Try it » In the records below, find the lines that include "none" and copy each.

[Revision tracking records]
/---

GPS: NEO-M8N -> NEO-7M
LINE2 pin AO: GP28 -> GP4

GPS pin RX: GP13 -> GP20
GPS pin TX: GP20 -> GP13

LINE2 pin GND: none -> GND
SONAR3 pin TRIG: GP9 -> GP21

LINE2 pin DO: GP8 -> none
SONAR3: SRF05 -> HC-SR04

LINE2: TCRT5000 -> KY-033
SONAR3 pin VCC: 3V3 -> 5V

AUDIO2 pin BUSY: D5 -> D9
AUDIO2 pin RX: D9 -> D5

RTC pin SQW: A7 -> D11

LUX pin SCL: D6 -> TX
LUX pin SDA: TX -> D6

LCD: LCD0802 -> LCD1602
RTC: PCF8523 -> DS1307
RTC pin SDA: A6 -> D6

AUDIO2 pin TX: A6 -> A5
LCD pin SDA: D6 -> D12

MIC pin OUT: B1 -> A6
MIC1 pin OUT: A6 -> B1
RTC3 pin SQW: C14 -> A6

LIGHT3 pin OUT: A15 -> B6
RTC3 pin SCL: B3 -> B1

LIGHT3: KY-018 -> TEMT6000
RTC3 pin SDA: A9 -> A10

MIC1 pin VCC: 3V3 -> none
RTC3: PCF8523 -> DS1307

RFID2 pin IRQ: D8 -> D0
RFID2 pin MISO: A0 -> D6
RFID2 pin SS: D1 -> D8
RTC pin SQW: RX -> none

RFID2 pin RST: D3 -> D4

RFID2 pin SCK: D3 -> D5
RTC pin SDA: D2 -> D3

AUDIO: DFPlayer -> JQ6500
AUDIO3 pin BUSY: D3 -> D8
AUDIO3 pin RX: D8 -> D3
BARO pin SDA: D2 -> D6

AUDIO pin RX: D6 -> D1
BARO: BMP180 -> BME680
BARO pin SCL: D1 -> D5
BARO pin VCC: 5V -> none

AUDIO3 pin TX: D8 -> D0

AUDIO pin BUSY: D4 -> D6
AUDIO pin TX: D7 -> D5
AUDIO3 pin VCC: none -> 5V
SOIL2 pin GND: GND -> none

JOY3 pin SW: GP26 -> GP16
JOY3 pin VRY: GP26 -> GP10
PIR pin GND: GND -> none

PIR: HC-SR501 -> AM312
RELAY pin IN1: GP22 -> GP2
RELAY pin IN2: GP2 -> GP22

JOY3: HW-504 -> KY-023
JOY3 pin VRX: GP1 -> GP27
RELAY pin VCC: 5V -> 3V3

\---

Output for this task »
LINE2 pin GND: none -> GND
LINE2 pin DO: GP8 -> none
MIC1 pin VCC: 3V3 -> none
RTC pin SQW: RX -> none
BARO pin VCC: 5V -> none
AUDIO3 pin VCC: none -> 5V
SOIL2 pin GND: GND -> none
PIR pin GND: GND -> none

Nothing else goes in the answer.